%%

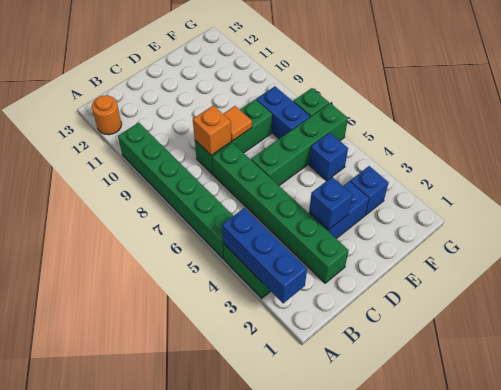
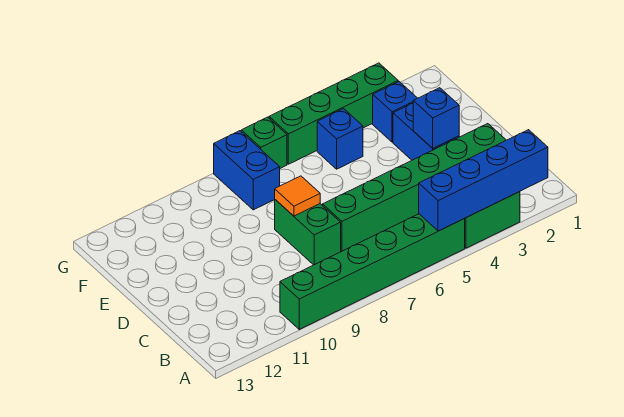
blue brick A2:A4 level 2 -> blue brick A2:A5 level 2
orange round brick A12 level 1 -> none
green brick C8:E8 level 1 -> green brick C8:D8 level 1
orange brick C8 level 2 -> none
green brick D6:G6 level 1 -> green brick G3:G6 level 1
blue brick F7:F8 level 1 -> blue brick F8:G8 level 1

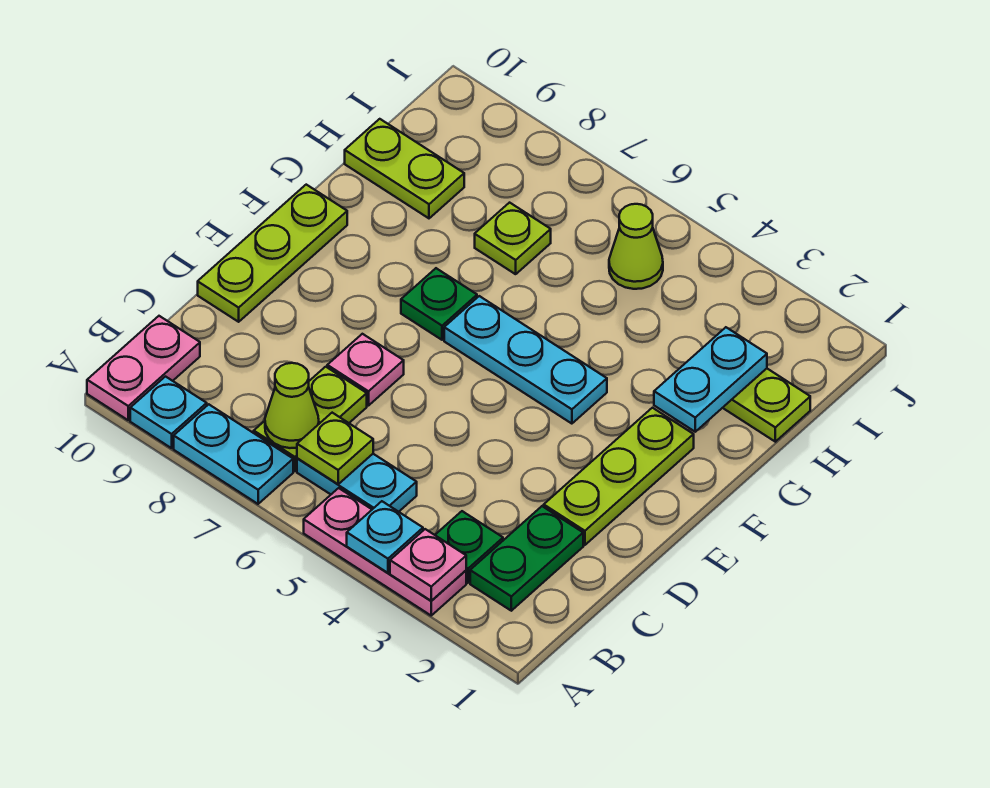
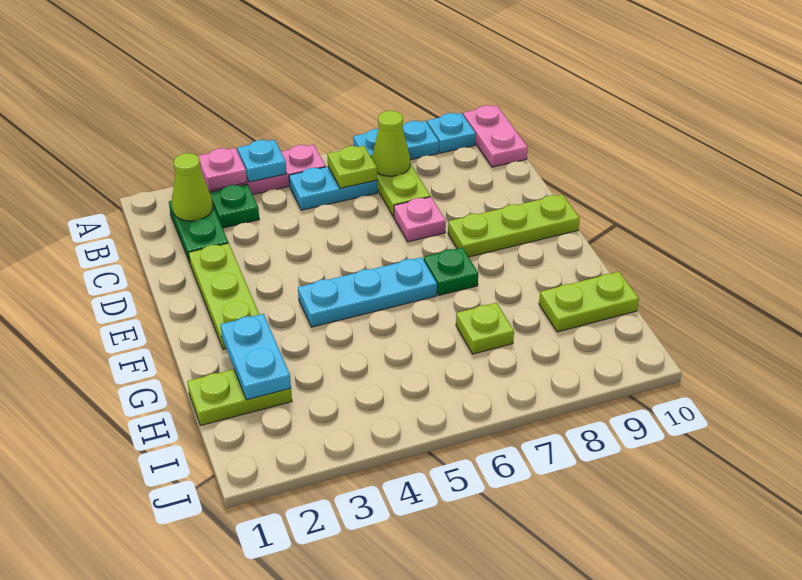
lime plate D10:F10 level 1 -> lime plate E8:E10 level 1
lime cone I5 level 1 -> lime cone B2 level 2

%%

Work task:
Set each line down exactly, starting with the one that contains "lime plate D10:F10" and ending with the last line of the listing; add nothing else.

Solution to the exercise:
lime plate D10:F10 level 1 -> lime plate E8:E10 level 1
lime cone I5 level 1 -> lime cone B2 level 2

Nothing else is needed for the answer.